§ PROBLEM DETAILS:
Return the records exactly as they stand, and keep the pictures out of the copy.

§ AVAILABLE DATA:

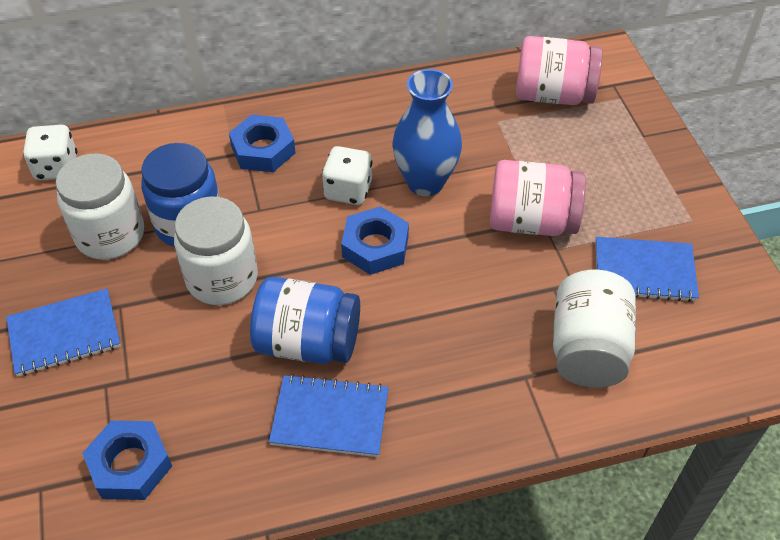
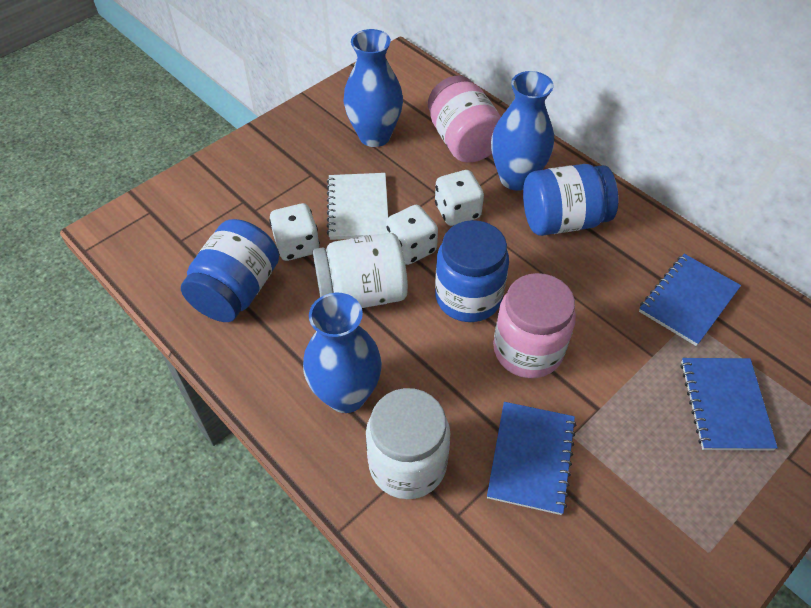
blue jar: 2 -> 3
blue nut: 3 -> 0
blue vase: 1 -> 3
white dice: 2 -> 3
white jar: 3 -> 2
white notebook: 0 -> 1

§ ANSWER BOX:
blue jar: 2 -> 3
blue nut: 3 -> 0
blue vase: 1 -> 3
white dice: 2 -> 3
white jar: 3 -> 2
white notebook: 0 -> 1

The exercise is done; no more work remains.